**TASK PROMPT**: Transcribe the records below exactly as they appear, omitting any pictures.
********************
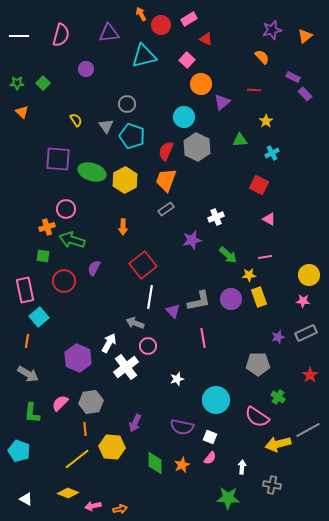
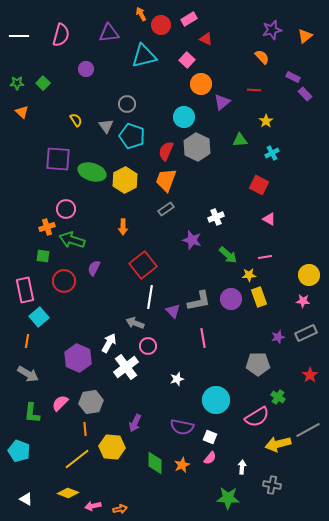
purple star at (192, 240): rotated 30 degrees clockwise
pink semicircle at (257, 417): rotated 65 degrees counterclockwise
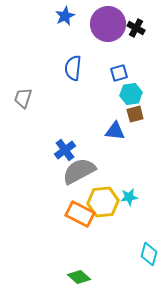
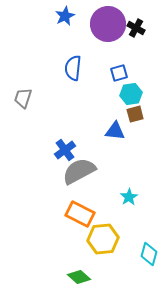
cyan star: rotated 24 degrees counterclockwise
yellow hexagon: moved 37 px down
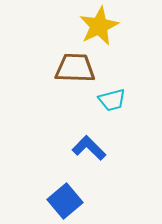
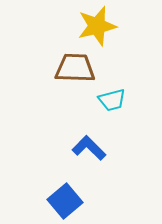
yellow star: moved 2 px left; rotated 12 degrees clockwise
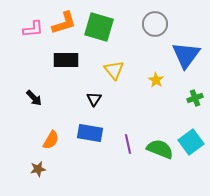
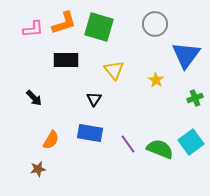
purple line: rotated 24 degrees counterclockwise
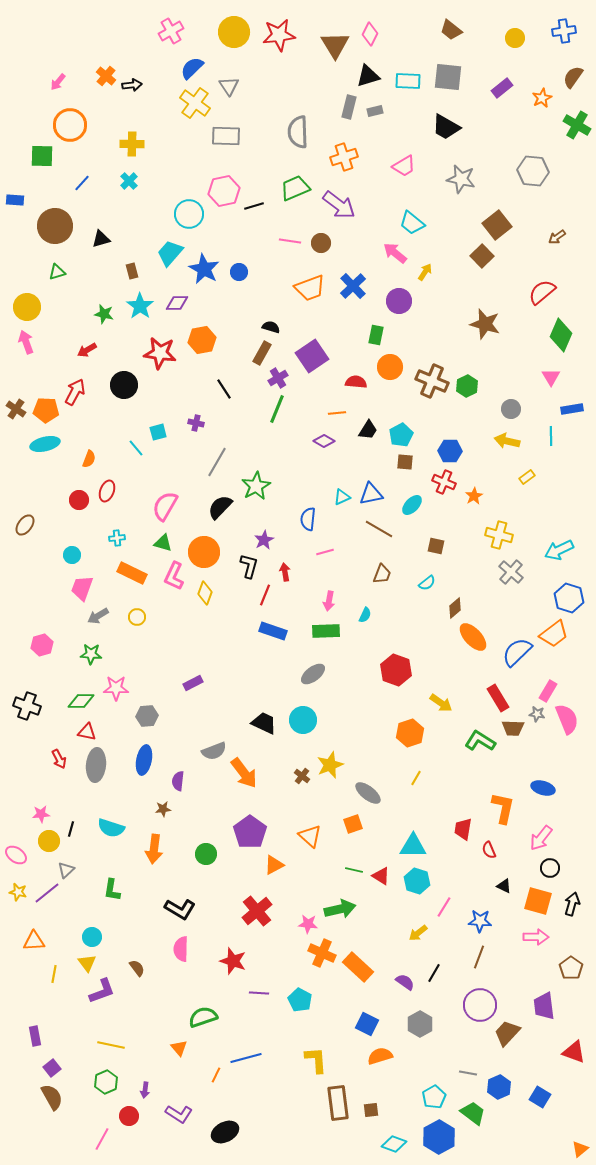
********************
**RESPONSE TO THIS EXERCISE**:
purple star at (192, 240): rotated 30 degrees clockwise
pink semicircle at (257, 417): rotated 65 degrees counterclockwise
cyan star: rotated 24 degrees counterclockwise
yellow hexagon: moved 37 px down
yellow star: moved 2 px left; rotated 12 degrees clockwise
purple line: rotated 24 degrees counterclockwise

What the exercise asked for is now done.